• GIVEN MATERIAL:
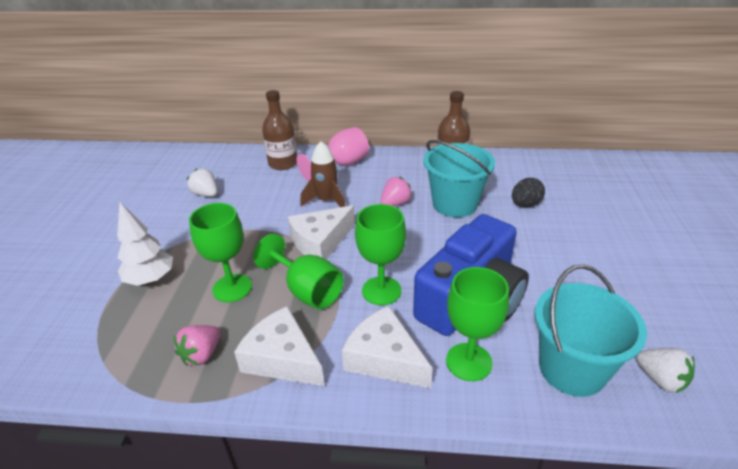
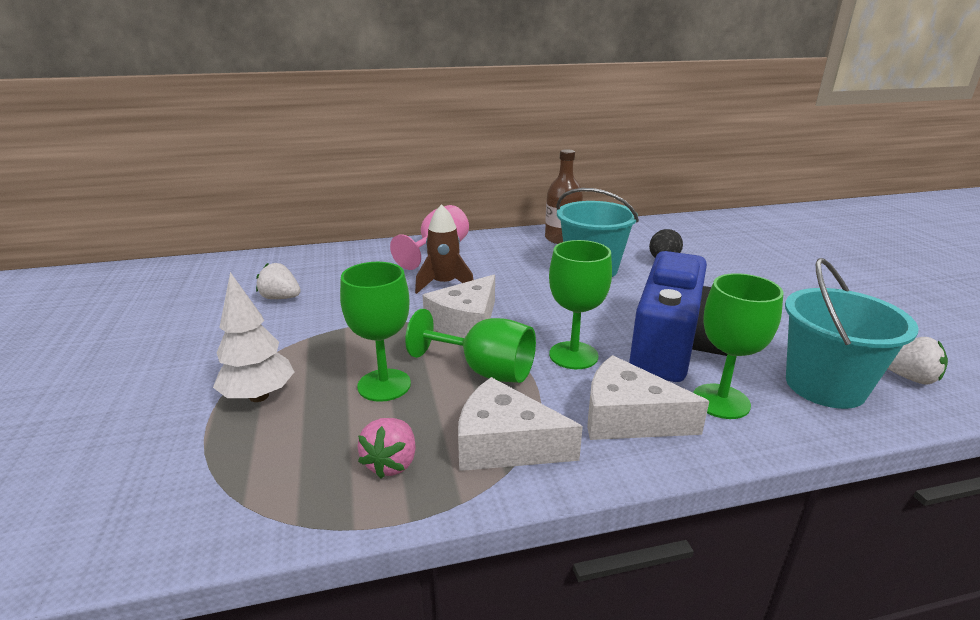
camera: 20 degrees left, 10 degrees down
(283, 163) = (364, 257): brown bottle -> none
(395, 203) = (527, 276): pink strawberry -> none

• WORK ITEM: Everything but the pictures is needed: copy the data above exactly.

• REPLY:
camera: 20 degrees left, 10 degrees down
(283, 163) = (364, 257): brown bottle -> none
(395, 203) = (527, 276): pink strawberry -> none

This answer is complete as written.